Assignment >> Please find how many lines of the data contain the string "image", and respond with that number only.

Dataset excerpts Block Start

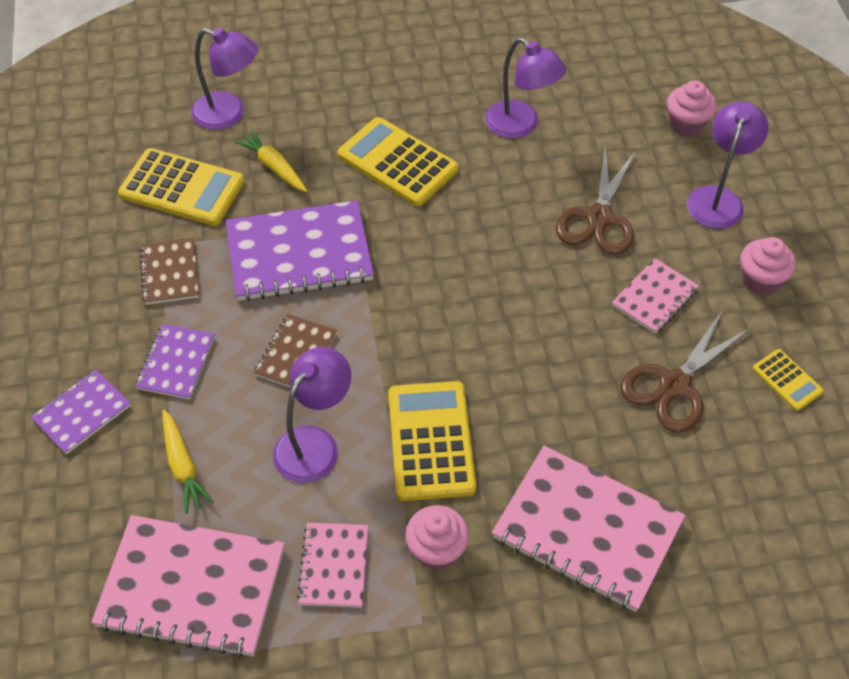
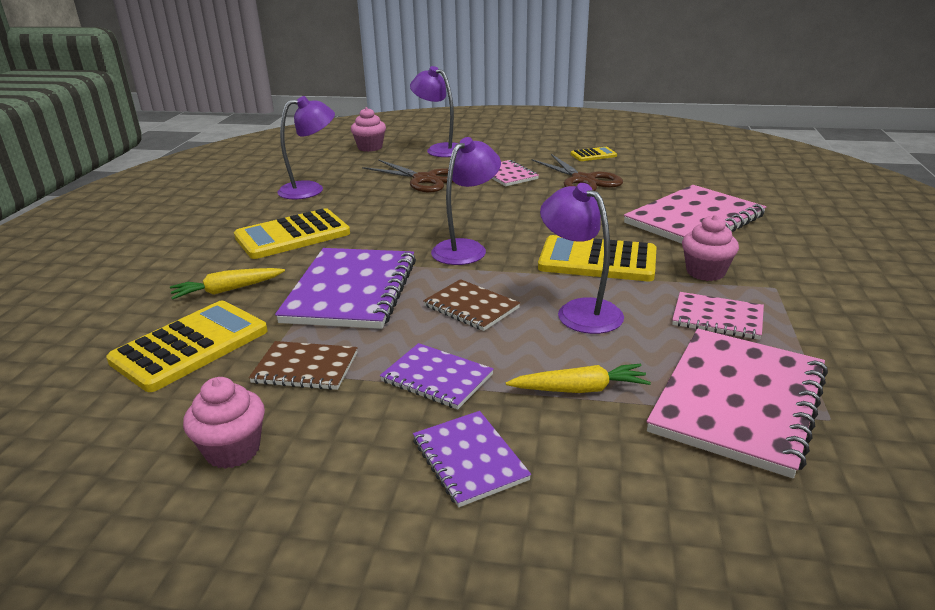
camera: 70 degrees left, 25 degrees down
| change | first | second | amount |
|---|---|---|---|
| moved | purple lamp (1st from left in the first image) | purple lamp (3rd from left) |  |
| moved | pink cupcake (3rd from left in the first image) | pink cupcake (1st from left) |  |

Dataset excerpts Block End

Task output >> 2